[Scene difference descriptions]
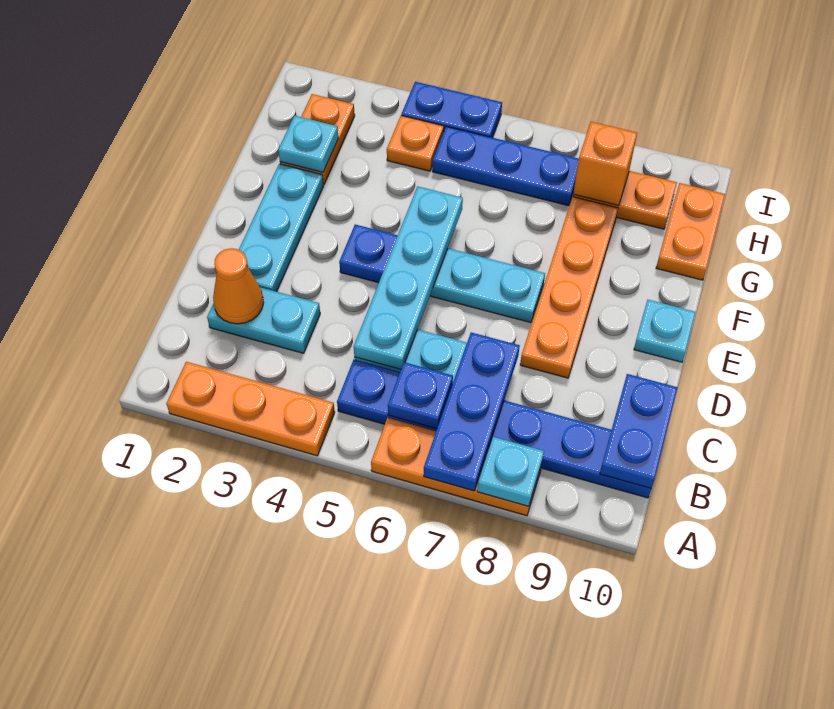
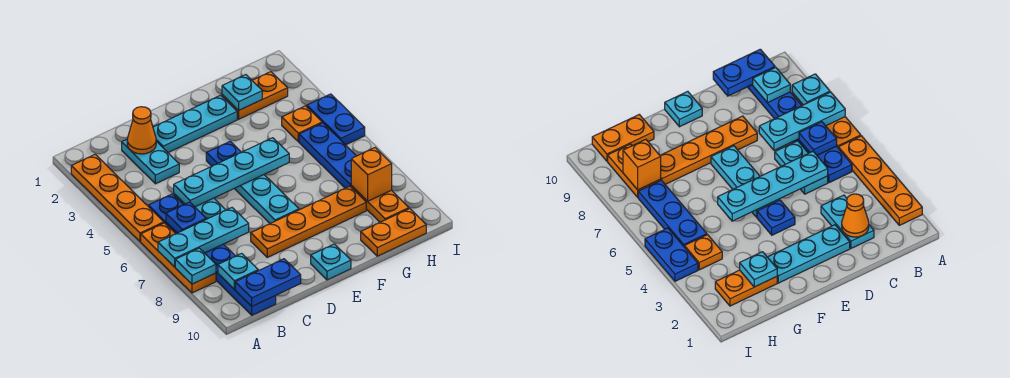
orange plate A2:A4 level 1 -> orange plate A2:A5 level 1
blue plate A7:C7 level 2 -> cyan plate A7:C7 level 2
none -> cyan plate B9 level 2

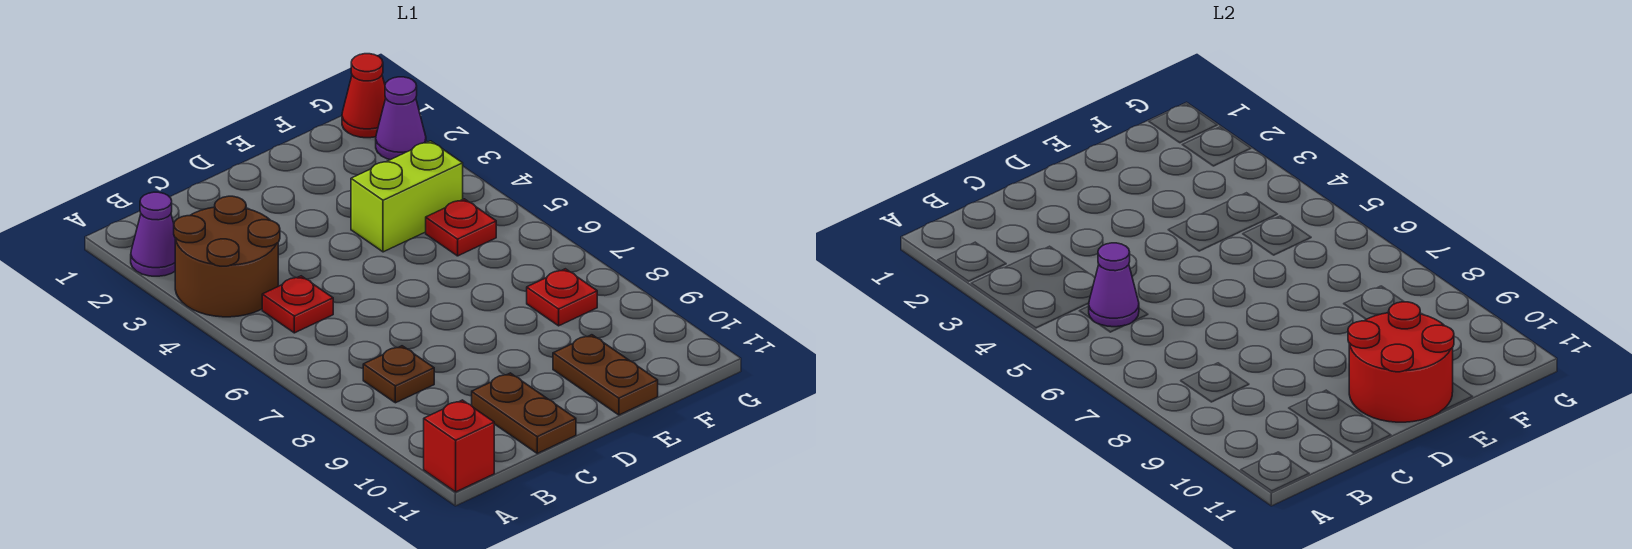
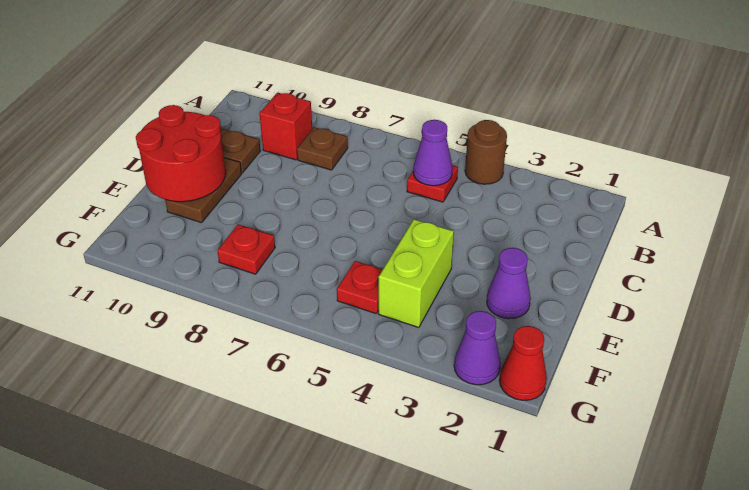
purple cone A2 level 1 -> purple cone E2 level 1
brown round brick A3:B4 level 1 -> brown round brick A4 level 1
red brick A11 level 1 -> red brick B9 level 1
brown plate E10:E11 level 1 -> brown plate D10:E10 level 1

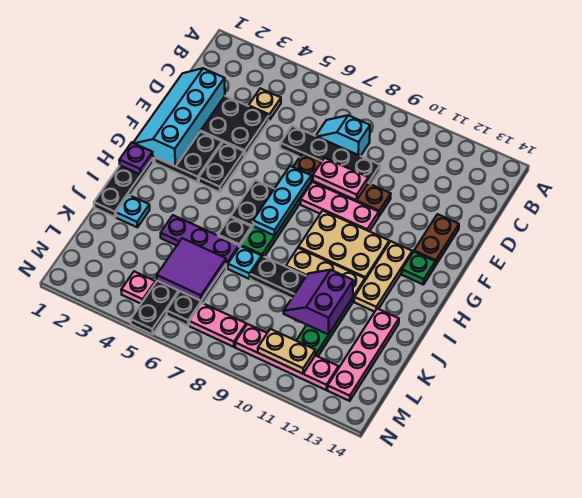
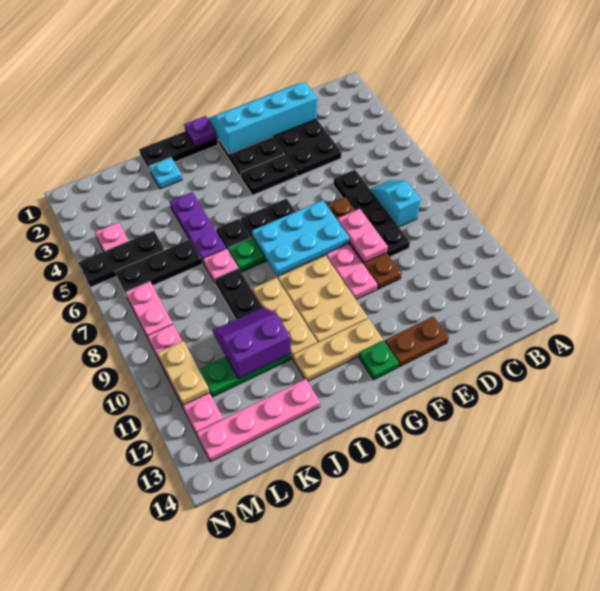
tan plate C4 level 1 -> none
cyan plate F7:H7 level 2 -> cyan plate F7:H8 level 2
cyan plate J7 level 1 -> pink plate J7 level 1
purple tile K5:L6 level 2 -> none

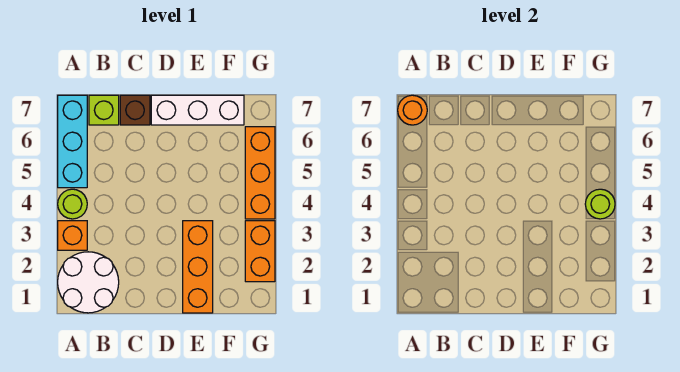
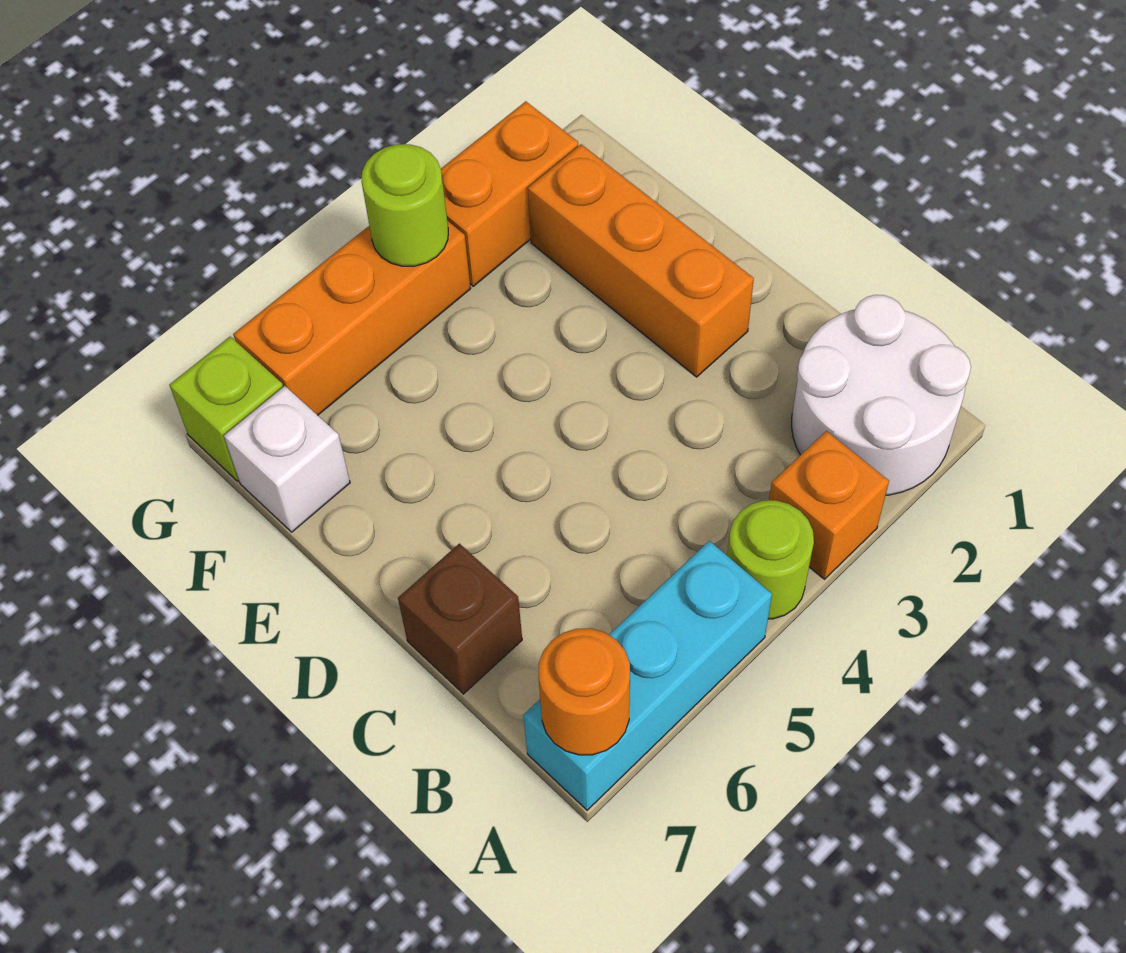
lime brick B7 level 1 -> lime brick G7 level 1
white brick D7:F7 level 1 -> white brick F7 level 1
orange brick E1:E3 level 1 -> orange brick D2:F2 level 1

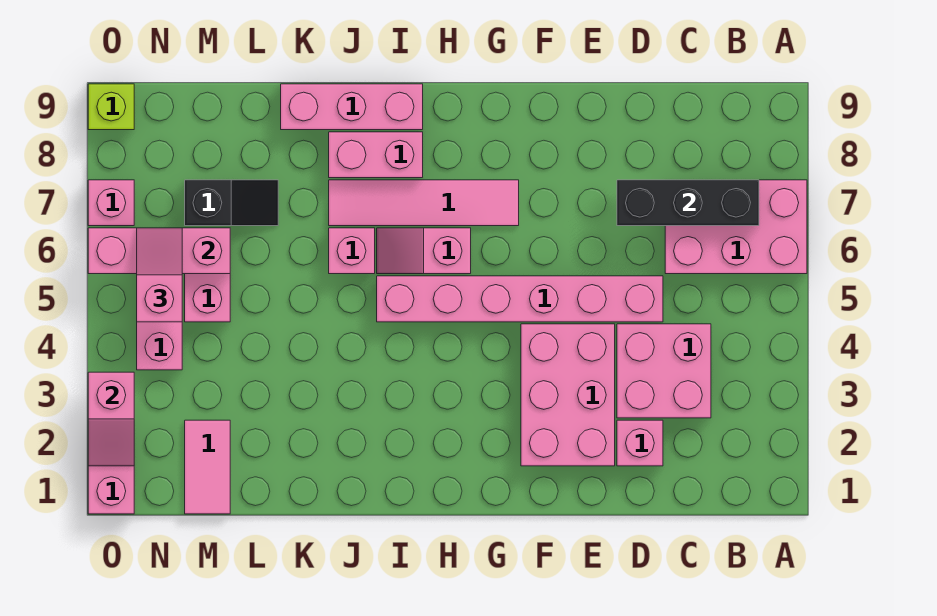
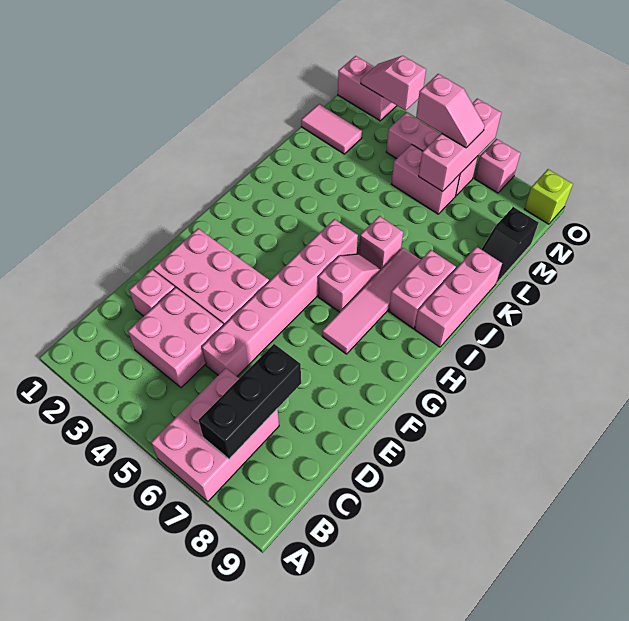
black slope L7:M7 level 1 top M -> black slope L9:M9 level 1 top M

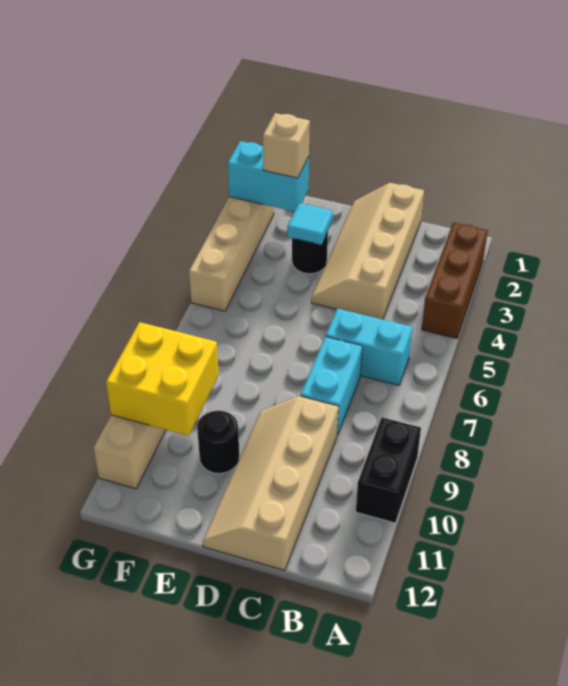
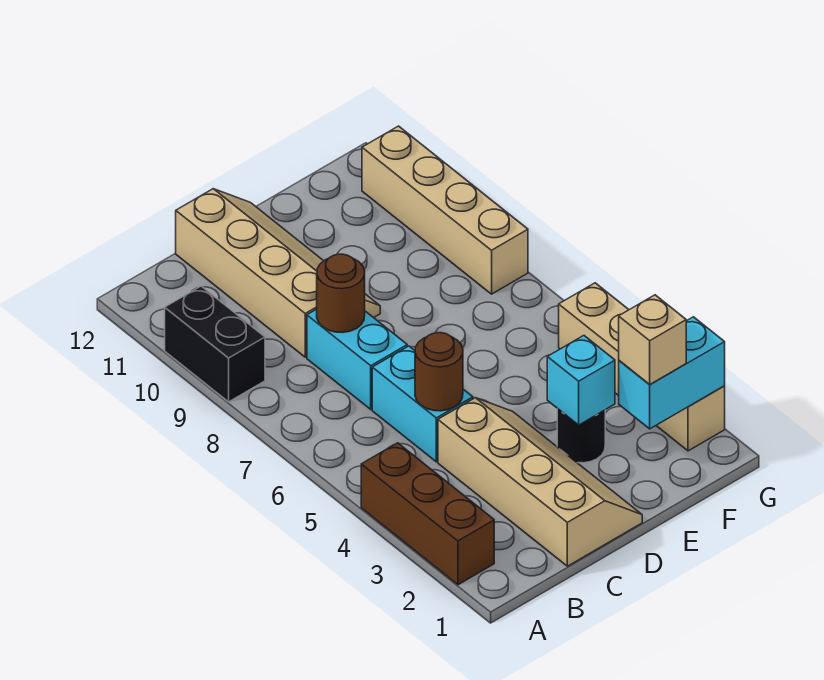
cyan brick B6:C6 level 1 -> cyan brick C5:C6 level 1
none -> brown round brick C5 level 2
none -> brown round brick C8 level 2
cyan tile E3 level 2 -> cyan brick E3 level 2
black round brick E10 level 1 -> none
yellow brick F9:G10 level 2 -> none

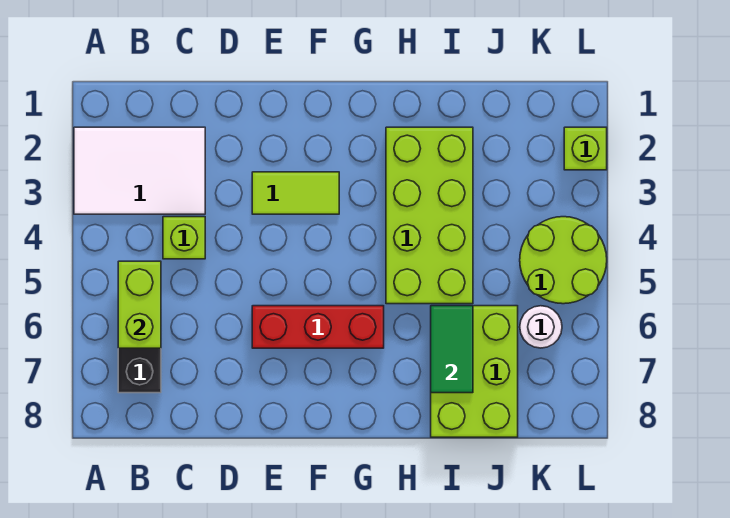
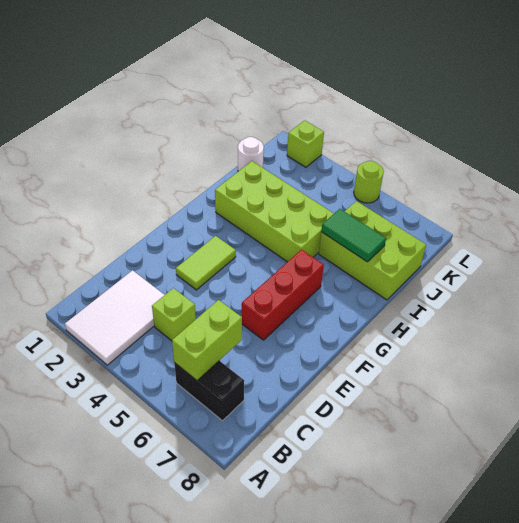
lime brick B5:B6 level 2 -> lime brick B6:C6 level 2
lime round brick K4:L5 level 1 -> lime round brick L5 level 1
white round brick K6 level 1 -> white round brick J1 level 1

■ **WORK TASK**: Above are the records; return the lines in them from the one with "cyan tile E3 level 2 -> cyan brick E3 level 2" to the one with "lime round brick K4:L5", inclusive, exactly and without images.

■ **REPLY**:
cyan tile E3 level 2 -> cyan brick E3 level 2
black round brick E10 level 1 -> none
yellow brick F9:G10 level 2 -> none

lime brick B5:B6 level 2 -> lime brick B6:C6 level 2
lime round brick K4:L5 level 1 -> lime round brick L5 level 1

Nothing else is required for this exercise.